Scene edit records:
□ □ □ □ □ □ □

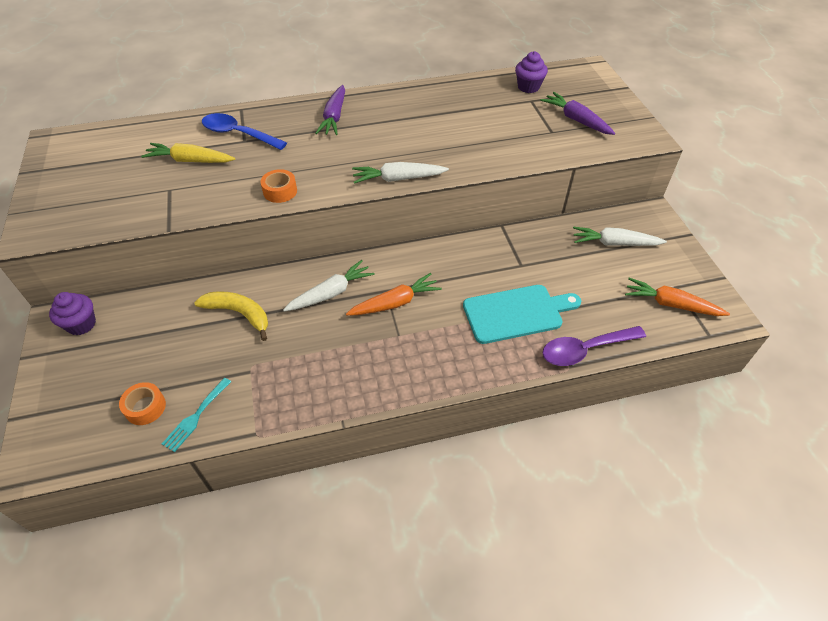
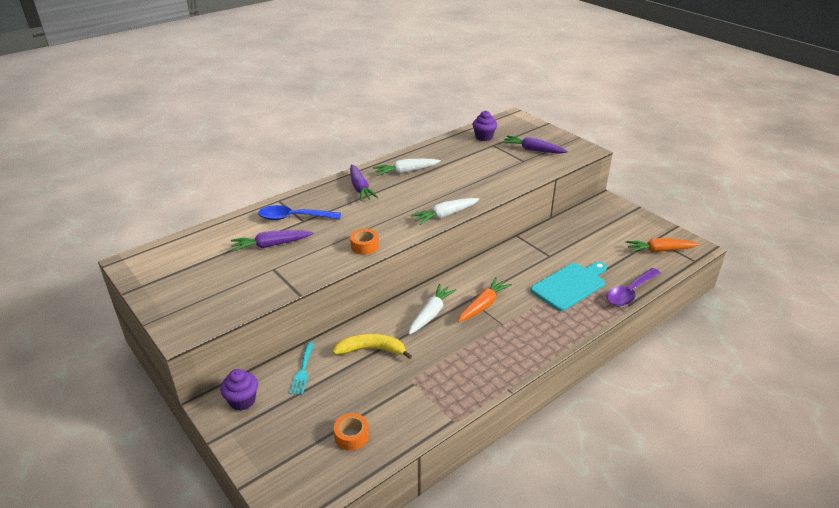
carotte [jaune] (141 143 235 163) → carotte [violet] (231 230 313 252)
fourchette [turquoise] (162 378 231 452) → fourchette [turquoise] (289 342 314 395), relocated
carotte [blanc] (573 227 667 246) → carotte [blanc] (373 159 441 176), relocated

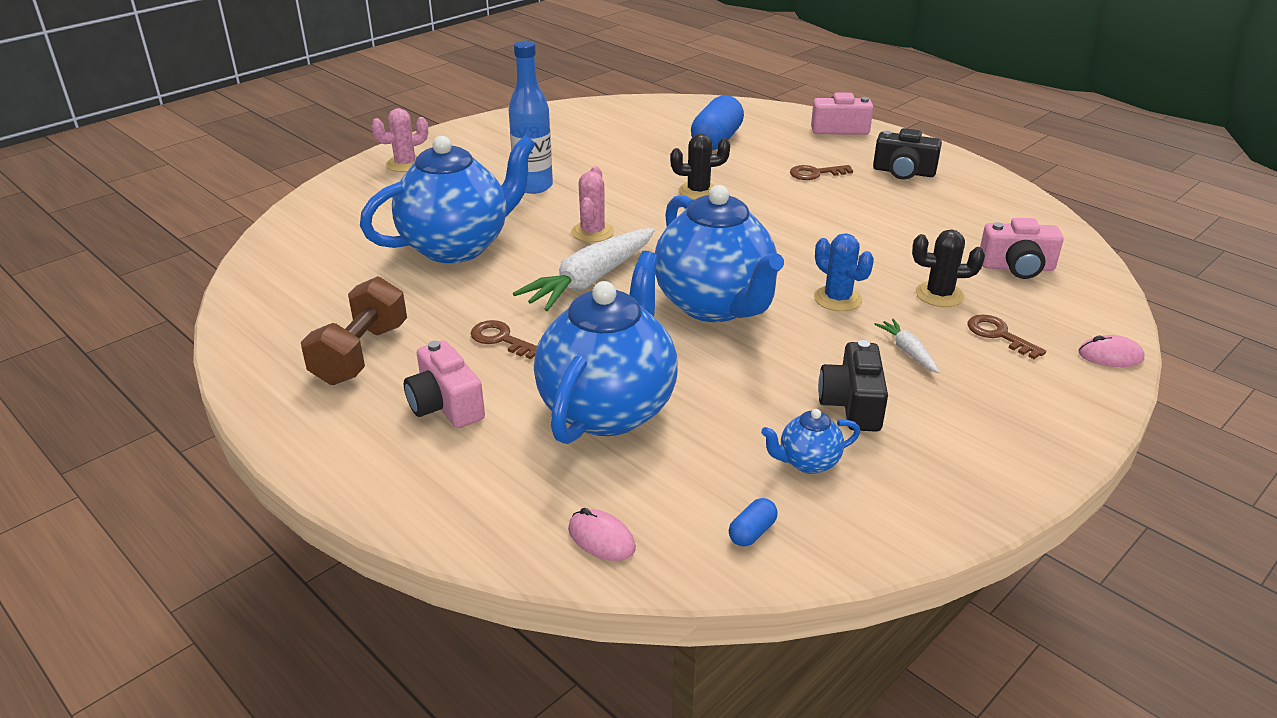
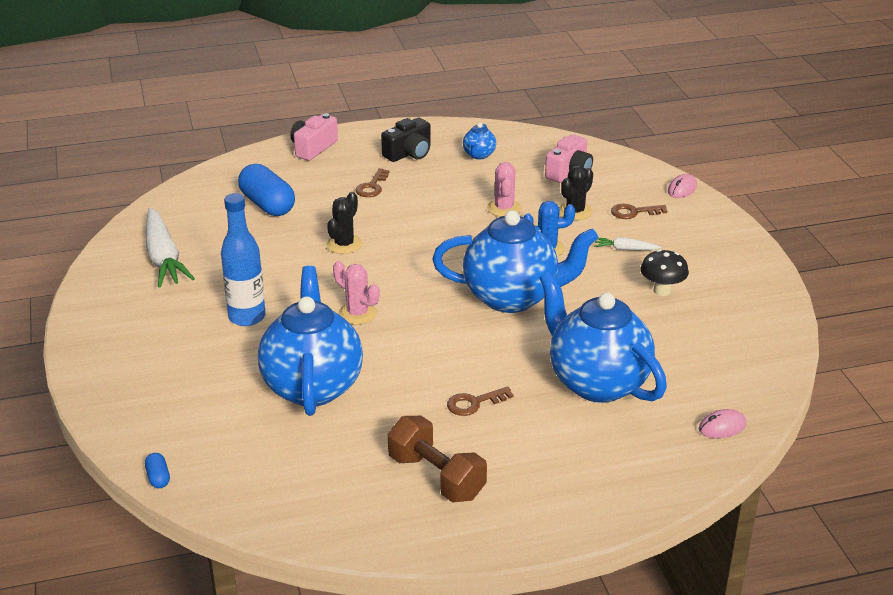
cactus [rose] (371 108 428 172) → cactus [rose] (487 162 521 217), relocated
appareil photo [rose] (404 340 485 428) → -
carotte [blanc] (513 228 655 311) → carotte [blanc] (146 208 195 287), relocated
gélule [bleu] (729 498 778 547) → gélule [bleu] (145 453 170 488), relocated
théière [bleu] (761 409 860 474) → théière [bleu] (463 123 496 159), relocated
appareil photo [noir] (818 340 888 432) → champignon [noir] (640 249 689 296)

□ □ □ □ □ □ □

Goal of the exercise: Please print the data above in its entirety, exactly, but without any picture.

Expected answer:
carotte [jaune] (141 143 235 163) → carotte [violet] (231 230 313 252)
fourchette [turquoise] (162 378 231 452) → fourchette [turquoise] (289 342 314 395), relocated
carotte [blanc] (573 227 667 246) → carotte [blanc] (373 159 441 176), relocated

cactus [rose] (371 108 428 172) → cactus [rose] (487 162 521 217), relocated
appareil photo [rose] (404 340 485 428) → -
carotte [blanc] (513 228 655 311) → carotte [blanc] (146 208 195 287), relocated
gélule [bleu] (729 498 778 547) → gélule [bleu] (145 453 170 488), relocated
théière [bleu] (761 409 860 474) → théière [bleu] (463 123 496 159), relocated
appareil photo [noir] (818 340 888 432) → champignon [noir] (640 249 689 296)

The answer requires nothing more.